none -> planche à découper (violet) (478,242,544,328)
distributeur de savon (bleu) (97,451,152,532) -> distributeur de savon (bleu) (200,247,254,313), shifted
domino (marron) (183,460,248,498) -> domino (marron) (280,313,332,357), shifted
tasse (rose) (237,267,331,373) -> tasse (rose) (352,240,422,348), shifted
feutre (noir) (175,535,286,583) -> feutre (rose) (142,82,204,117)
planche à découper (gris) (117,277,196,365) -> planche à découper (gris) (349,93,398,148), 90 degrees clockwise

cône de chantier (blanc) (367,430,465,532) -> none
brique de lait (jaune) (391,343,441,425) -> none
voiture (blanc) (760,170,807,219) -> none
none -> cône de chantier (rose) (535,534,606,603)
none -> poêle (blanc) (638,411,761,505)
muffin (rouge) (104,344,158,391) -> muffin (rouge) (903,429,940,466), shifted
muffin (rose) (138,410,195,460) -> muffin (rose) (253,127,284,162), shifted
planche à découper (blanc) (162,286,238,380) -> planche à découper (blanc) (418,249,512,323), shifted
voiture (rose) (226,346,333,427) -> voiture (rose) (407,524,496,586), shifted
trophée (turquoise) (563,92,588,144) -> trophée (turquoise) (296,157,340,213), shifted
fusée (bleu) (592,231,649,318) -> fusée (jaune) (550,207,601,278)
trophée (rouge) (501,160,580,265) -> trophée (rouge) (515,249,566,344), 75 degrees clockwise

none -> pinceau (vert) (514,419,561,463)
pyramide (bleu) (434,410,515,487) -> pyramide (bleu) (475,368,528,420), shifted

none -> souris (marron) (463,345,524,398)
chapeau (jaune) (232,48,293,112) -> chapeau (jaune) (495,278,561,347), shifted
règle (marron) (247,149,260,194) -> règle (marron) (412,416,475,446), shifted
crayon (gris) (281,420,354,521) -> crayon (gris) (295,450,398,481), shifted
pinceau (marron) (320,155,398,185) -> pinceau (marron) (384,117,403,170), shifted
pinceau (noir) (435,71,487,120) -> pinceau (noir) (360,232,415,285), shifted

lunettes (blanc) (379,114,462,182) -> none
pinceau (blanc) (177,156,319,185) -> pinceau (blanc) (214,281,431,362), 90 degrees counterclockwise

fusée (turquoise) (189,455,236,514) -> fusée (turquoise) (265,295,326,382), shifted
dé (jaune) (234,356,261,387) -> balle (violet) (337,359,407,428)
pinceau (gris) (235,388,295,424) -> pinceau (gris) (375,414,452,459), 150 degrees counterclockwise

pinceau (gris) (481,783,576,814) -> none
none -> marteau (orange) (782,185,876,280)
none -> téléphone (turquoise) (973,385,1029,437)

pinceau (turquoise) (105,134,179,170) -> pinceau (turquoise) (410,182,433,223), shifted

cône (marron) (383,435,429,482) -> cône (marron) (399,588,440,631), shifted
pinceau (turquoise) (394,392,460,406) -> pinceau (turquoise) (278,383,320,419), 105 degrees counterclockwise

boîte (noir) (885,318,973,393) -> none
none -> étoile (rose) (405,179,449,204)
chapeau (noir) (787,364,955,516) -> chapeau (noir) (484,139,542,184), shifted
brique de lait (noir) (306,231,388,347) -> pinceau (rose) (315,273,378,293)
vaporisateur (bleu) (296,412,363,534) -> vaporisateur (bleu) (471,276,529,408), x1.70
++++++++++
> [What to work on]
Here the job is to output the lines from the start of the material through the line with "feutre (noir) (175,535,286,583)", inclusive, exactly and with nothing else.

> [Exercise solution]
none -> planche à découper (violet) (478,242,544,328)
distributeur de savon (bleu) (97,451,152,532) -> distributeur de savon (bleu) (200,247,254,313), shifted
domino (marron) (183,460,248,498) -> domino (marron) (280,313,332,357), shifted
tasse (rose) (237,267,331,373) -> tasse (rose) (352,240,422,348), shifted
feutre (noir) (175,535,286,583) -> feutre (rose) (142,82,204,117)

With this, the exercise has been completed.